*** Supplied records ***

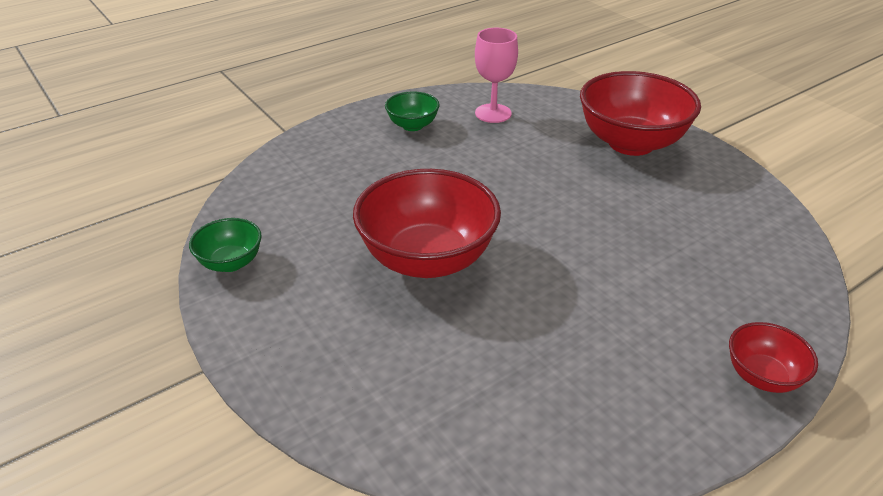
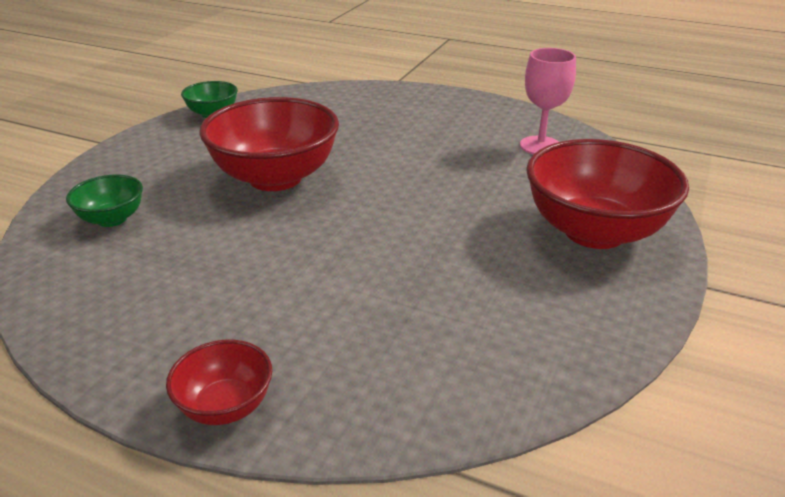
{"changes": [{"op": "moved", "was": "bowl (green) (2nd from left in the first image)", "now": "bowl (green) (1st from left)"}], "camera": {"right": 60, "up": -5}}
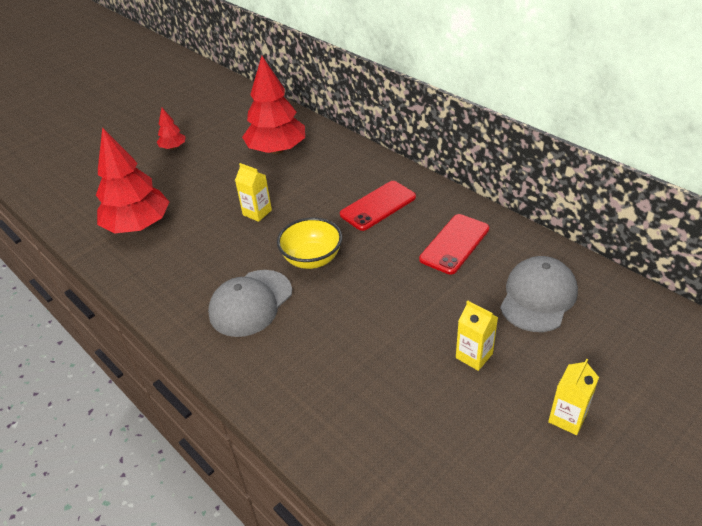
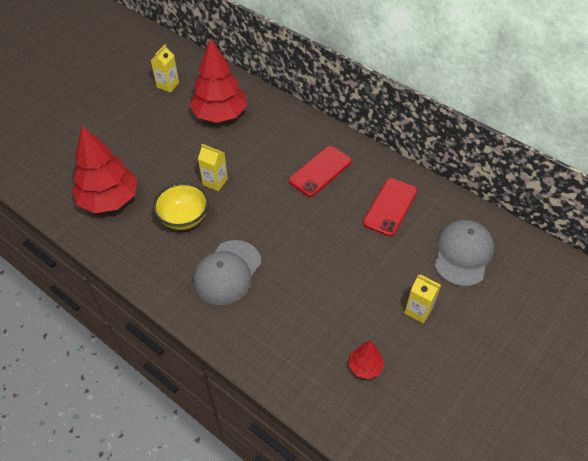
{"changes": [{"op": "moved", "was": "tree (red) (2nd from left in the first image)", "now": "tree (red) (3rd from left)"}, {"op": "moved", "was": "bowl (yellow)"}, {"op": "moved", "was": "carton (yellow) (3rd from left in the first image)", "now": "carton (yellow) (1st from left)"}], "camera": {"right": -10, "up": 10}}
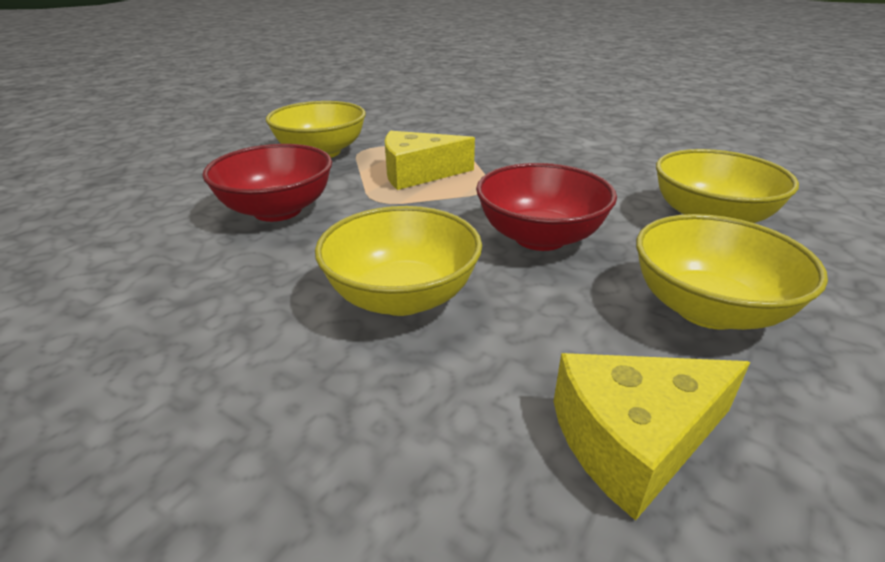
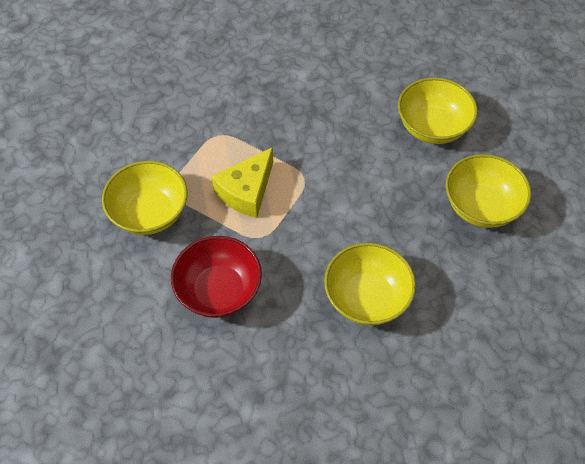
{"changes": [{"op": "removed", "was": "bowl (red) (2nd from left)"}, {"op": "removed", "was": "cheese (yellow) (2nd from left)"}], "camera": {"right": -45, "up": 25}}
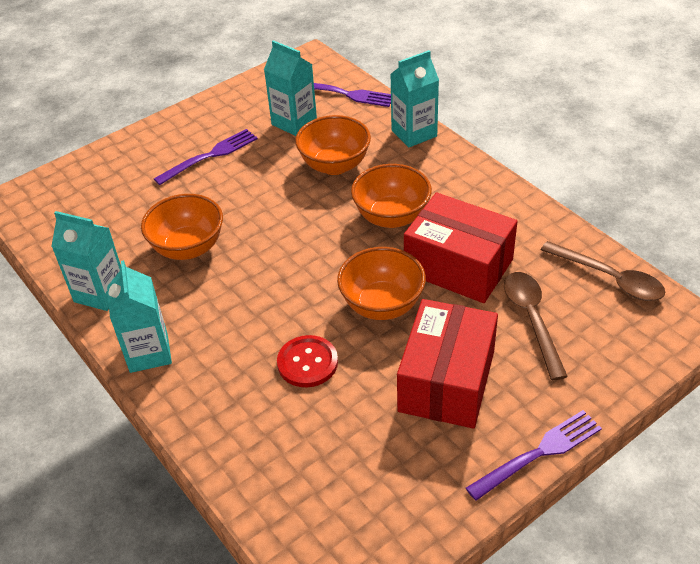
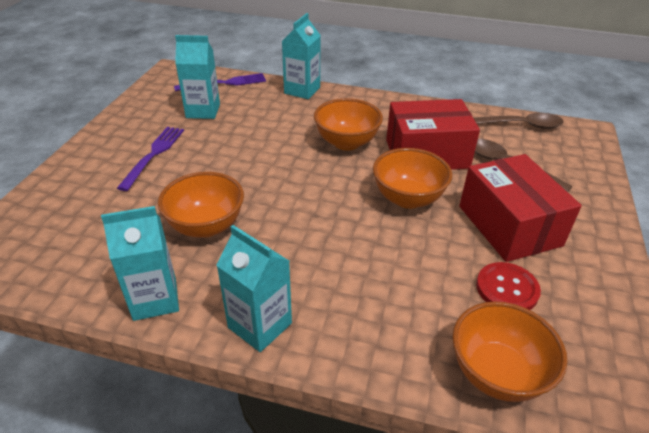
{"changes": [{"op": "removed", "was": "fork (purple) (3rd from left)"}, {"op": "moved", "was": "button (red)"}, {"op": "moved", "was": "bowl (orange) (2nd from left in the first image)", "now": "bowl (orange) (4th from left)"}], "camera": {"right": -40, "up": -5}}
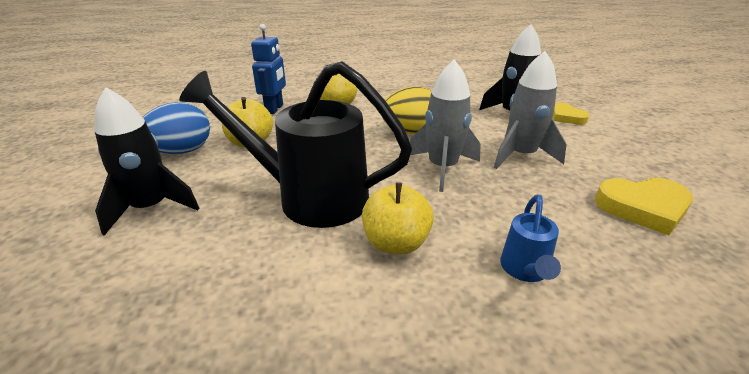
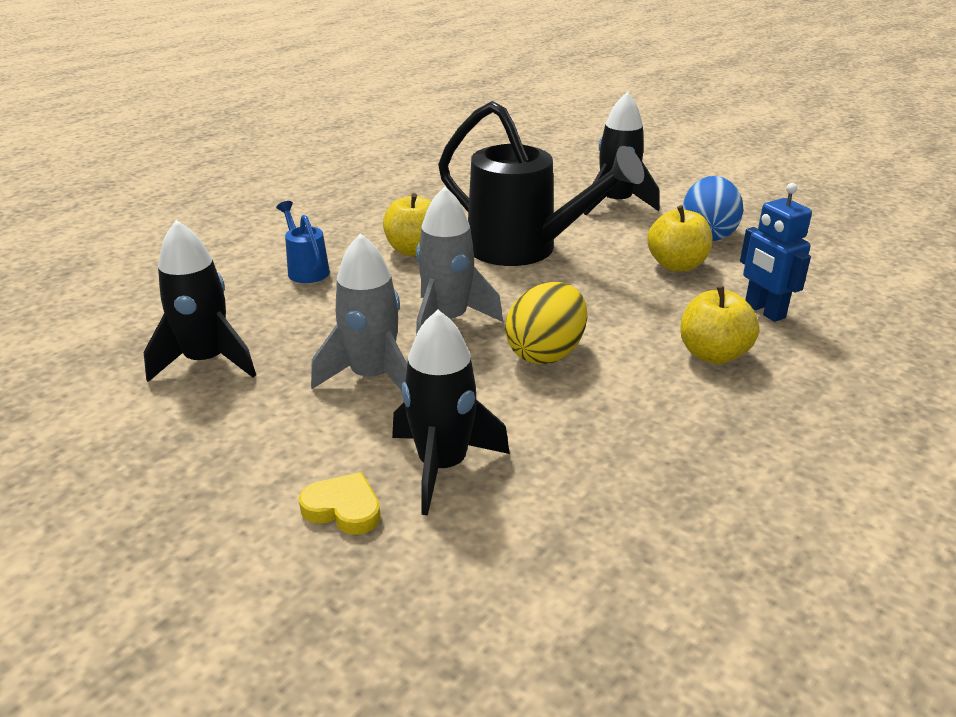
{"changes": [{"op": "replaced", "was": "heart (yellow) (2nd from left)", "now": "rocket (black) (1st from left)"}, {"op": "turned", "was": "watering can (black)", "clockwise": 60}], "camera": {"right": 140, "up": 0}}
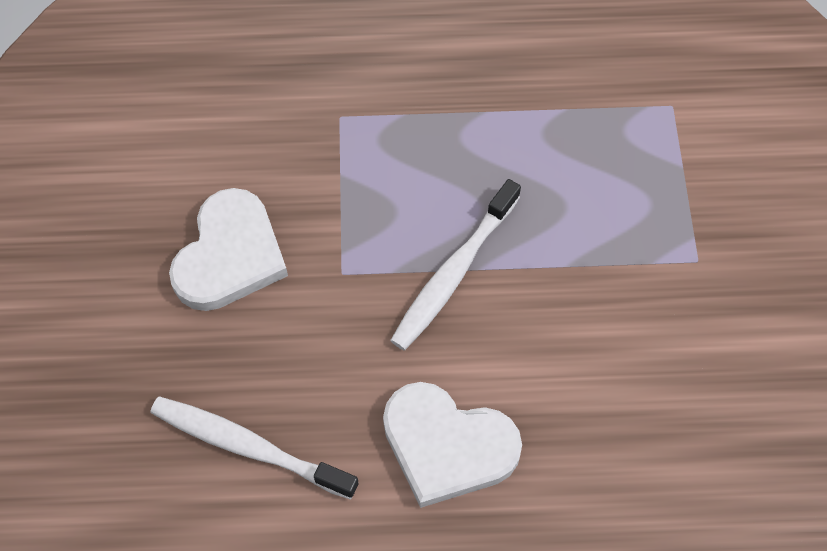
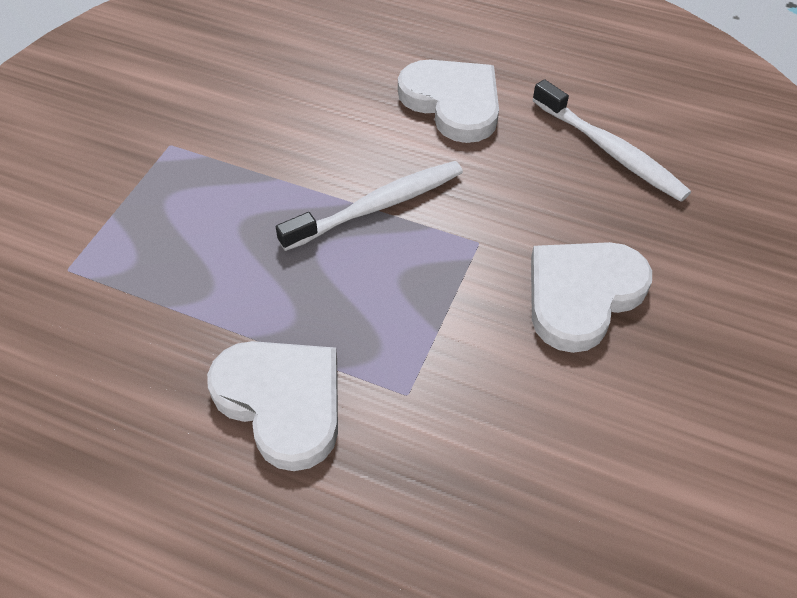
{"changes": [{"op": "added", "now": "heart (white) (1st from left)"}], "camera": {"right": -155, "up": -10}}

*** End of Supplied records ***

Task directions: Give the lines again exactly, starting where the entries begin and stopping once the line with "(purple) (3rd from" is included; pictures are not copied.

Solution to this exercise:
{"changes": [{"op": "moved", "was": "bowl (green) (2nd from left in the first image)", "now": "bowl (green) (1st from left)"}], "camera": {"right": 60, "up": -5}}
{"changes": [{"op": "moved", "was": "tree (red) (2nd from left in the first image)", "now": "tree (red) (3rd from left)"}, {"op": "moved", "was": "bowl (yellow)"}, {"op": "moved", "was": "carton (yellow) (3rd from left in the first image)", "now": "carton (yellow) (1st from left)"}], "camera": {"right": -10, "up": 10}}
{"changes": [{"op": "removed", "was": "bowl (red) (2nd from left)"}, {"op": "removed", "was": "cheese (yellow) (2nd from left)"}], "camera": {"right": -45, "up": 25}}
{"changes": [{"op": "removed", "was": "fork (purple) (3rd from left)"}, {"op": "moved", "was": "button (red)"}, {"op": "moved", "was": "bowl (orange) (2nd from left in the first image)", "now": "bowl (orange) (4th from left)"}], "camera": {"right": -40, "up": -5}}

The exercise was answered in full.